[Task requirements]
Which lines below contain "rosa"? Pull them out.

*** Opening Entries shown ***

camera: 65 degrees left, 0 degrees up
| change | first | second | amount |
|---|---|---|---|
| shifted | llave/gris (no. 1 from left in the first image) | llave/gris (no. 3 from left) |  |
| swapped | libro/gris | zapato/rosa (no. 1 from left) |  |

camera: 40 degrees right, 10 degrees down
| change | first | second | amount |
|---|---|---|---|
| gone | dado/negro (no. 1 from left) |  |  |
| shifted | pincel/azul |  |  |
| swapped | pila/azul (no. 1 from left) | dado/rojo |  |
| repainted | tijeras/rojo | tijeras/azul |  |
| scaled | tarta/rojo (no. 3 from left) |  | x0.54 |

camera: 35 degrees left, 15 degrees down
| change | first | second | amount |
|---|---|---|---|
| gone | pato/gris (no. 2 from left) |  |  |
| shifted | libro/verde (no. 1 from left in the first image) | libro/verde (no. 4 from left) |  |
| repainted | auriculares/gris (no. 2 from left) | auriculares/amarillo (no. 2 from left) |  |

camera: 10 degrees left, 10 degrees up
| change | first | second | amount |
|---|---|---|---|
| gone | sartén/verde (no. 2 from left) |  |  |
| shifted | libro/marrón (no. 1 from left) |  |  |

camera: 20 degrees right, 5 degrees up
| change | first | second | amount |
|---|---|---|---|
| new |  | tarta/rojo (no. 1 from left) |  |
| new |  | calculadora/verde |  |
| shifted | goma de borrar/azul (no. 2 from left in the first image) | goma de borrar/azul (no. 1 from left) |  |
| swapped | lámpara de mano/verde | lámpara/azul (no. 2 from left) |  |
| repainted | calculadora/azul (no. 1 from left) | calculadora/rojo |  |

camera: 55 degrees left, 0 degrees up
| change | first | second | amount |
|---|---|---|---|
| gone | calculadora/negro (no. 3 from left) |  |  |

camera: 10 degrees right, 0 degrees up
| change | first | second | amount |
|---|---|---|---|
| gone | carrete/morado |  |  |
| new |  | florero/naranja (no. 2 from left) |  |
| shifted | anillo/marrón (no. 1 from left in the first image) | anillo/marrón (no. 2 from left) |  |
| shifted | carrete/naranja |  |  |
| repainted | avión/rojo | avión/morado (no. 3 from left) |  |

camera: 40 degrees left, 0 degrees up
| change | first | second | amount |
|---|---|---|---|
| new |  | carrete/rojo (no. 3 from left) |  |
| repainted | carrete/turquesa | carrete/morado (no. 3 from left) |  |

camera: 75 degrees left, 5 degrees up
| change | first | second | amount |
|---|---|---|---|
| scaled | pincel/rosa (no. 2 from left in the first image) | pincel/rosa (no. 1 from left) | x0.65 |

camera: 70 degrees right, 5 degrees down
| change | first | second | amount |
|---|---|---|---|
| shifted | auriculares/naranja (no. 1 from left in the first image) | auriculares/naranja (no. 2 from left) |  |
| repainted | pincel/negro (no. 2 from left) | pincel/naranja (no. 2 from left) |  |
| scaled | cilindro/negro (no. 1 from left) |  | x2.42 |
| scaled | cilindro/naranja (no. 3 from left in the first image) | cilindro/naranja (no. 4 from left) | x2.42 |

*** Closing Entries shown ***

[Problem solution]
| swapped | libro/gris | zapato/rosa (no. 1 from left) |  |
| scaled | pincel/rosa (no. 2 from left in the first image) | pincel/rosa (no. 1 from left) | x0.65 |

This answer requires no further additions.